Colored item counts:
-----

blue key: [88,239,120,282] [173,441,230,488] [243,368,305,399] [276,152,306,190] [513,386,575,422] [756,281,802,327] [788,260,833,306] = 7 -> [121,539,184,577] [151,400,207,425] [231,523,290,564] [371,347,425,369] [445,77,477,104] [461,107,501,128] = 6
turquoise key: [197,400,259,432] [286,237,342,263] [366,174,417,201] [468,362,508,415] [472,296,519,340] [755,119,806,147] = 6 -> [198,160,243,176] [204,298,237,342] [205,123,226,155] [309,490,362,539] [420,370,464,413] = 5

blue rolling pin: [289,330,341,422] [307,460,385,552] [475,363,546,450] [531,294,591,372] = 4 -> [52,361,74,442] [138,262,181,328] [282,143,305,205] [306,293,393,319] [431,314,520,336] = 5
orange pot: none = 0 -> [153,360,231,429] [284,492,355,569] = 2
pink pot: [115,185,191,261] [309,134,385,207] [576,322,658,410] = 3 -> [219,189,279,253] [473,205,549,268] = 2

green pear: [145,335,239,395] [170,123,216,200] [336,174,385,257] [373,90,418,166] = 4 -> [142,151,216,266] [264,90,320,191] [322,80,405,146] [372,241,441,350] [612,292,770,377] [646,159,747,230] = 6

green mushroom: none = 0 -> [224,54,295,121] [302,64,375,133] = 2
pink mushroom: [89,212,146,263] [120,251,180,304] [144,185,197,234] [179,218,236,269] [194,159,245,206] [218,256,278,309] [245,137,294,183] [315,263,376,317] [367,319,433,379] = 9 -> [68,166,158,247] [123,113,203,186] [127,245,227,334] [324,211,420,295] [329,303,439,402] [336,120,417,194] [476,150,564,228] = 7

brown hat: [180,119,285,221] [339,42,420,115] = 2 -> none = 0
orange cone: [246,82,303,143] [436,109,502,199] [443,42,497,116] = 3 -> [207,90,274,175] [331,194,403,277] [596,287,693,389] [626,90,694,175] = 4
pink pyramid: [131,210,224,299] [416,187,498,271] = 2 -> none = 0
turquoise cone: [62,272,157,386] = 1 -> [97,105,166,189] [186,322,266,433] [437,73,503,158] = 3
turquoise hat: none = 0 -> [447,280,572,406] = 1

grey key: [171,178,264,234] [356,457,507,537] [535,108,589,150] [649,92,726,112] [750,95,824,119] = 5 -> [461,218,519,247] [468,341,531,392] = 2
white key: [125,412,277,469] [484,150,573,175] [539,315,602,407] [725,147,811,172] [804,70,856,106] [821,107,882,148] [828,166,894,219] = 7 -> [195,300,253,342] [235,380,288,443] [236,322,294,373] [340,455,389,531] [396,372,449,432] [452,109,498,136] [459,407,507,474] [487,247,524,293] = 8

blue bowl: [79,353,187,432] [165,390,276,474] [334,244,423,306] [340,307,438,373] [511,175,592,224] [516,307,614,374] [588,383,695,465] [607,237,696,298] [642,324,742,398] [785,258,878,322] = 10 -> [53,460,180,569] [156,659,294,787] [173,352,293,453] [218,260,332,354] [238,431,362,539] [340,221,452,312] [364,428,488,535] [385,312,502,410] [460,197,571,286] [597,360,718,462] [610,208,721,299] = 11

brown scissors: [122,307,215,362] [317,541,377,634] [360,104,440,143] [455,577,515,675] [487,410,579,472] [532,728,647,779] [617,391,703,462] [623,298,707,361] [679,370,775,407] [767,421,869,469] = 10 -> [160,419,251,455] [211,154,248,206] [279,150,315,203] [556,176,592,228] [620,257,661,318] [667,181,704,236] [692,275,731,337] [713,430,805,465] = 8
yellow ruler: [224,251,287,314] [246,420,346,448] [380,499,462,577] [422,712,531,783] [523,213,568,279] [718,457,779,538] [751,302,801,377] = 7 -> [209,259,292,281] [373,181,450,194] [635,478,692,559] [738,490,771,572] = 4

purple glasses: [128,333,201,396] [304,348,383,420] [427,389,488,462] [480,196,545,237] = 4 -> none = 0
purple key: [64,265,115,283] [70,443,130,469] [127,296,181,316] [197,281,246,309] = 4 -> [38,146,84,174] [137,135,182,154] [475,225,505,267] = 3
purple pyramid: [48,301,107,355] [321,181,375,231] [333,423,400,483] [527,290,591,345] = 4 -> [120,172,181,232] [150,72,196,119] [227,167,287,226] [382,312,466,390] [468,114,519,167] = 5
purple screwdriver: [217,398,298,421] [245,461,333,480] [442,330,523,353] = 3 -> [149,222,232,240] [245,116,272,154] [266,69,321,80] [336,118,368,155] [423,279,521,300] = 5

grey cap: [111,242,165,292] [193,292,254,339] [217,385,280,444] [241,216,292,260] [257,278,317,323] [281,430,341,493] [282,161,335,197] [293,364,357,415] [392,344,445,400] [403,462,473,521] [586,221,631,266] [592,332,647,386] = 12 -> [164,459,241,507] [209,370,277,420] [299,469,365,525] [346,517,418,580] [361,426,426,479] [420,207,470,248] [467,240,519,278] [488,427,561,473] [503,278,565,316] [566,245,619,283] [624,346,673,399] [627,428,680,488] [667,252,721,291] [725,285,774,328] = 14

-----

**What the exercise asks:** Your answer must consist solely of the lines from the top of the entries above through the line containing "turquoise key: [197,400,259,432]", copied exactly, both ends included.

**Response area:**
blue key: [88,239,120,282] [173,441,230,488] [243,368,305,399] [276,152,306,190] [513,386,575,422] [756,281,802,327] [788,260,833,306] = 7 -> [121,539,184,577] [151,400,207,425] [231,523,290,564] [371,347,425,369] [445,77,477,104] [461,107,501,128] = 6
turquoise key: [197,400,259,432] [286,237,342,263] [366,174,417,201] [468,362,508,415] [472,296,519,340] [755,119,806,147] = 6 -> [198,160,243,176] [204,298,237,342] [205,123,226,155] [309,490,362,539] [420,370,464,413] = 5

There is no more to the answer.